■ **What you should do**:
Don't include pictures. Quote the lines below from the first through the line that contains "(304, 259) = (377, 185): grey".

■ **Supplied material**:

******************************

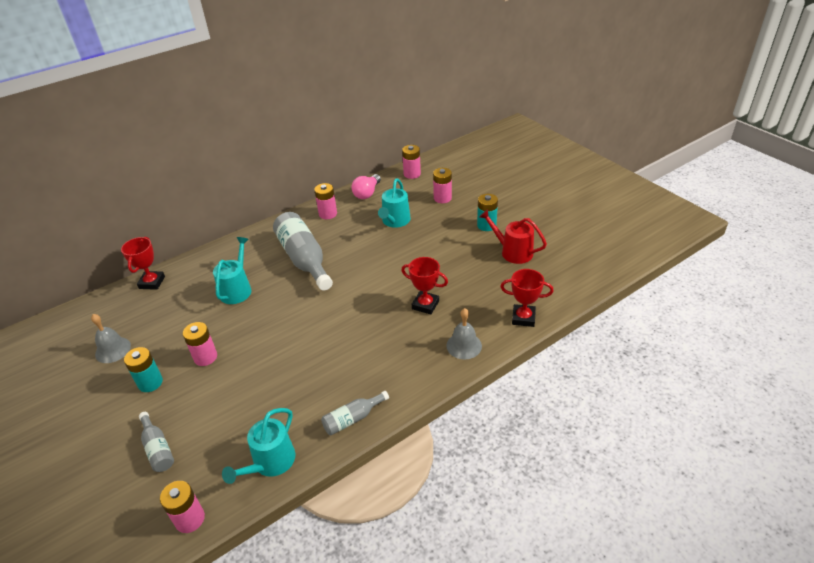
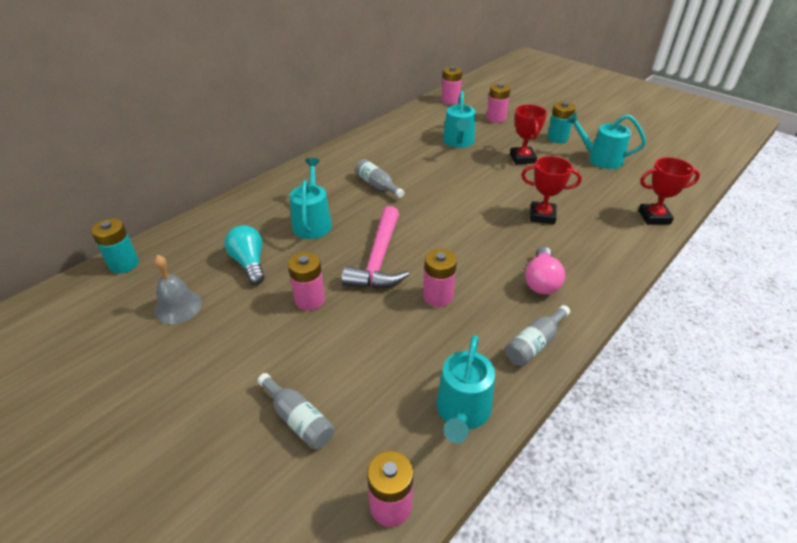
camera: 15 degrees left, 0 degrees up
(150, 383) = (249, 339): turquoise battery -> turquoise battery (124, 264)
(152, 282) = (198, 226): red trophy -> red trophy (522, 158)
(176, 320) = (249, 263): none -> turquoise light bulb
(272, 329) = (379, 259): none -> pink hammer
(304, 259) = (377, 185): grey bottle -> grey bottle, size x0.50
(328, 214) = (380, 141): pink battery -> pink battery (438, 296)
(367, 193) = (412, 120): pink light bulb -> pink light bulb (541, 281)
(464, 345) = (610, 250): grey bell -> none
(513, 252) = (600, 159): red watering can -> turquoise watering can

******************************

■ **Solution for this problem**:
camera: 15 degrees left, 0 degrees up
(150, 383) = (249, 339): turquoise battery -> turquoise battery (124, 264)
(152, 282) = (198, 226): red trophy -> red trophy (522, 158)
(176, 320) = (249, 263): none -> turquoise light bulb
(272, 329) = (379, 259): none -> pink hammer
(304, 259) = (377, 185): grey bottle -> grey bottle, size x0.50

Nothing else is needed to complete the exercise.